● TASK TO COMPLETE
Where the listing below has a line with "R10: 470k (GND, N_15) -> 27k (GND, N_15)", write out exactly that line and every line after it, stopping after the line with "U3 pin VIN: VBUS -> none".

● RECORDED INFORMATION
####################

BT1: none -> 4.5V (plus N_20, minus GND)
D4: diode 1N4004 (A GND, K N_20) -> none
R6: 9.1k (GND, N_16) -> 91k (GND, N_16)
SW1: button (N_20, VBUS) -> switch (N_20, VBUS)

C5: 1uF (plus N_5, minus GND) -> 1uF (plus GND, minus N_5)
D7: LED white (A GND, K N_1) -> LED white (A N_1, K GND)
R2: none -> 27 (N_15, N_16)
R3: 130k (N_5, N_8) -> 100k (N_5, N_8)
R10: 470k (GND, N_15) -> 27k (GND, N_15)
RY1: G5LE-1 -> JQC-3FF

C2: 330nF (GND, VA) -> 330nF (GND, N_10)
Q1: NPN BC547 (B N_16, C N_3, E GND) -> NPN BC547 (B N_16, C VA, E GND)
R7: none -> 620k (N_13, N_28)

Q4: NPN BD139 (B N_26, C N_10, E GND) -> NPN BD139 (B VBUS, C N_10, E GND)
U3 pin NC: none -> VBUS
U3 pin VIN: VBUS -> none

####################

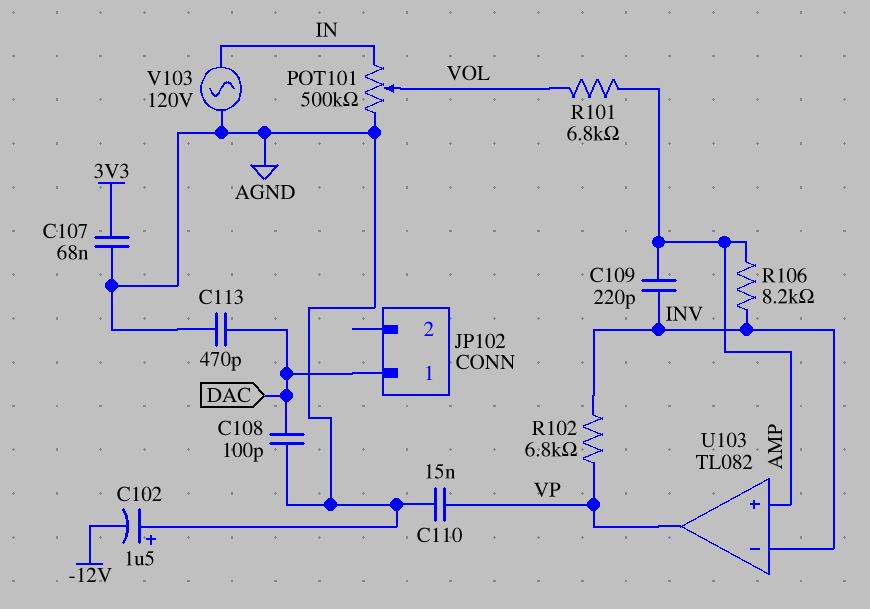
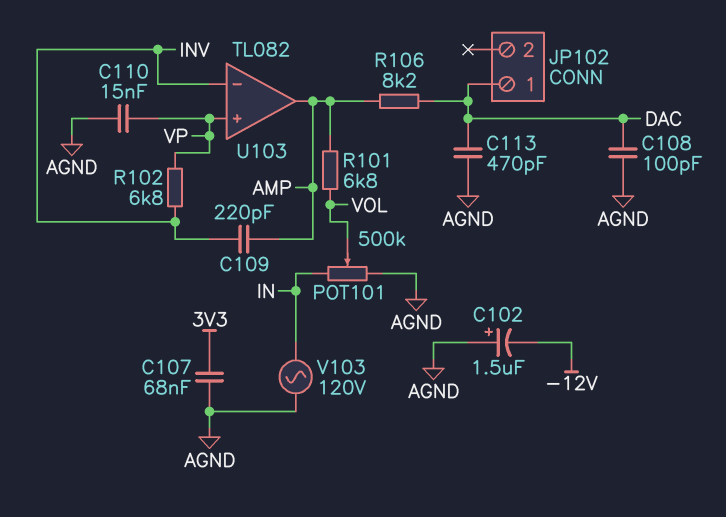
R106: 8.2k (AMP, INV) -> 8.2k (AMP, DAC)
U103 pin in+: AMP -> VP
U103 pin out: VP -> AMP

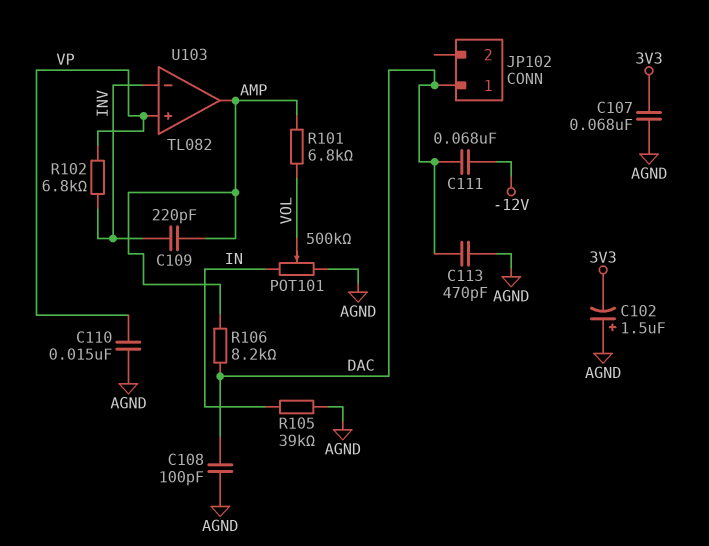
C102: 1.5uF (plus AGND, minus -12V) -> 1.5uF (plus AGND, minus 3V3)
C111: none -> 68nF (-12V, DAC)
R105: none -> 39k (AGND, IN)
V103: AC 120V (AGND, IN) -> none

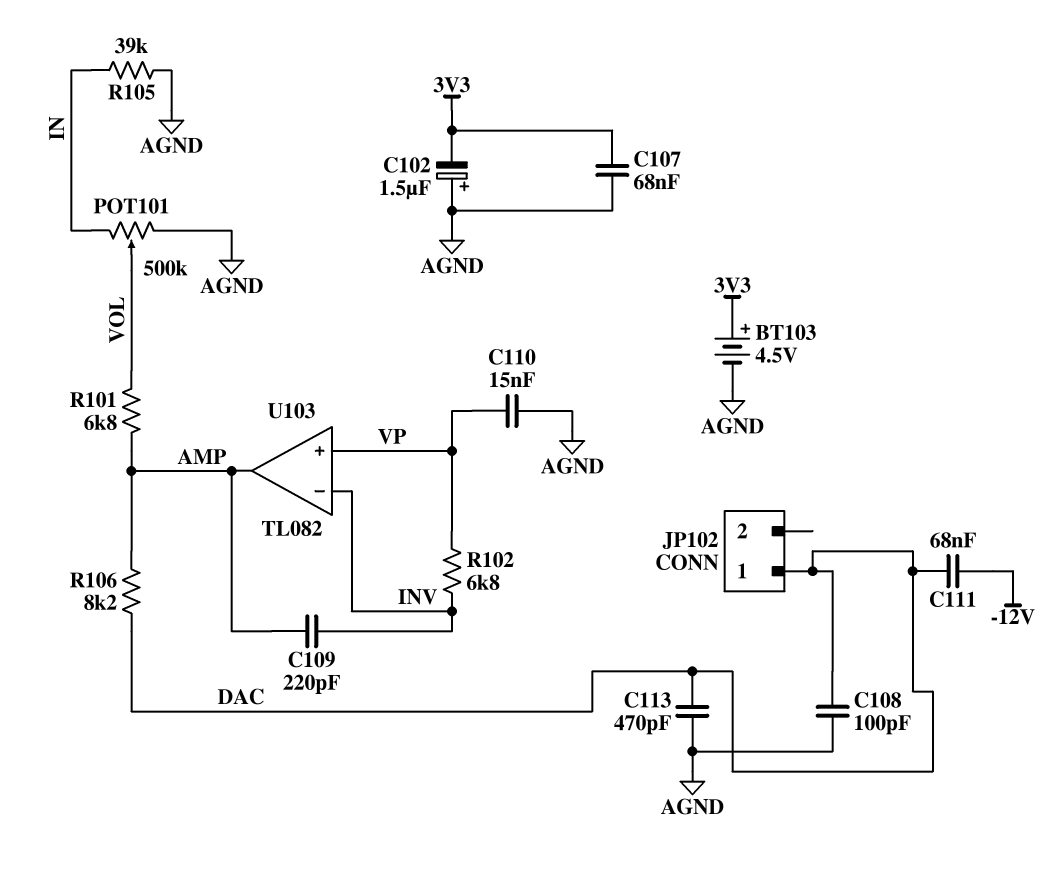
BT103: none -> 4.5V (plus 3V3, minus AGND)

####################

● EXPECTED ANSWER
R10: 470k (GND, N_15) -> 27k (GND, N_15)
RY1: G5LE-1 -> JQC-3FF

C2: 330nF (GND, VA) -> 330nF (GND, N_10)
Q1: NPN BC547 (B N_16, C N_3, E GND) -> NPN BC547 (B N_16, C VA, E GND)
R7: none -> 620k (N_13, N_28)

Q4: NPN BD139 (B N_26, C N_10, E GND) -> NPN BD139 (B VBUS, C N_10, E GND)
U3 pin NC: none -> VBUS
U3 pin VIN: VBUS -> none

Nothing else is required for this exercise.